WHAT THE EXERCISE ASKS —
Repeat the stretch of entries below from the line with "TP3: none -> test point (SCL)" through the line with "C9: 47nF (RX2, VA) -> 47nF (GND, VA)". Include both ends and add nothing.

---+---

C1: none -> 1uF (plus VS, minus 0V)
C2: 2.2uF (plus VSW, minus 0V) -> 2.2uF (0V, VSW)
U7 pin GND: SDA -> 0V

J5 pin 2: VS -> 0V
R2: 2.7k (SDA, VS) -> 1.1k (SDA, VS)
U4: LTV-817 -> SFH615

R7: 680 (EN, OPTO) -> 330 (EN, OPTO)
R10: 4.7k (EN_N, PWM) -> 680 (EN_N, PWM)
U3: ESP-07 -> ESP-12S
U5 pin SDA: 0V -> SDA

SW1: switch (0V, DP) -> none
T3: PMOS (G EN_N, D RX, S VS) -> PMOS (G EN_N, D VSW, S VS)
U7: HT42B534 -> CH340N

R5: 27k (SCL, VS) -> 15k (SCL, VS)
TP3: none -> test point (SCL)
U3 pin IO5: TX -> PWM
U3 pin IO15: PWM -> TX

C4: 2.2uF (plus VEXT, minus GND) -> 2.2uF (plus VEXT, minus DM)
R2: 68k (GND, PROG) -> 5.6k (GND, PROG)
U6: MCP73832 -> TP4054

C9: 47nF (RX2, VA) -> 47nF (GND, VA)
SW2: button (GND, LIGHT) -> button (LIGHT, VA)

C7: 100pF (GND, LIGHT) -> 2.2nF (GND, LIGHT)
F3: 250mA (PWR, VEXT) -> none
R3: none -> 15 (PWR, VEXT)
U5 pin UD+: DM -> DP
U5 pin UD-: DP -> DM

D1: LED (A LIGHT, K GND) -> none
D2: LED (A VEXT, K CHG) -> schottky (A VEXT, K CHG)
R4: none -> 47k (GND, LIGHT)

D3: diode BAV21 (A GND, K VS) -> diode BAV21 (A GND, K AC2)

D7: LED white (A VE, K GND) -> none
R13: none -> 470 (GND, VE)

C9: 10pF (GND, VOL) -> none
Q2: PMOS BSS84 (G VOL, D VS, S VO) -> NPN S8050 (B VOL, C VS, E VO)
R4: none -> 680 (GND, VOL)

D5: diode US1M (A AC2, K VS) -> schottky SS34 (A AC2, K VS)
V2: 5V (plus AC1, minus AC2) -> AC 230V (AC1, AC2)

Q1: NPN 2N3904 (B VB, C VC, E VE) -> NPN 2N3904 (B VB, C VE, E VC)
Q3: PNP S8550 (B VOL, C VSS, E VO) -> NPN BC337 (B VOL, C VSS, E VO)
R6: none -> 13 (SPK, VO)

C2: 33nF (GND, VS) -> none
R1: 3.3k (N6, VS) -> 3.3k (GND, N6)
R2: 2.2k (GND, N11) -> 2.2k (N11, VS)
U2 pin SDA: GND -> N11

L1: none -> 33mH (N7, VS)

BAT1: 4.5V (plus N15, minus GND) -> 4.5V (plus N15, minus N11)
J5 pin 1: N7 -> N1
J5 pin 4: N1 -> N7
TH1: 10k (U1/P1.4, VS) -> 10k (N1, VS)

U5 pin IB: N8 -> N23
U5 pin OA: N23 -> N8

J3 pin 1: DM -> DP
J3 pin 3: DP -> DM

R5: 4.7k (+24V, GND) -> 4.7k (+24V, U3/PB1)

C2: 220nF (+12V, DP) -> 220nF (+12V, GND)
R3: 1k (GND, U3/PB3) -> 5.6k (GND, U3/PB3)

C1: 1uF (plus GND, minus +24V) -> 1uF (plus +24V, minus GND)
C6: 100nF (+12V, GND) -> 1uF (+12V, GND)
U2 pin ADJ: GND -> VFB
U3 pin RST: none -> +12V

---+---

RESULT OF THE TASK —
TP3: none -> test point (SCL)
U3 pin IO5: TX -> PWM
U3 pin IO15: PWM -> TX

C4: 2.2uF (plus VEXT, minus GND) -> 2.2uF (plus VEXT, minus DM)
R2: 68k (GND, PROG) -> 5.6k (GND, PROG)
U6: MCP73832 -> TP4054

C9: 47nF (RX2, VA) -> 47nF (GND, VA)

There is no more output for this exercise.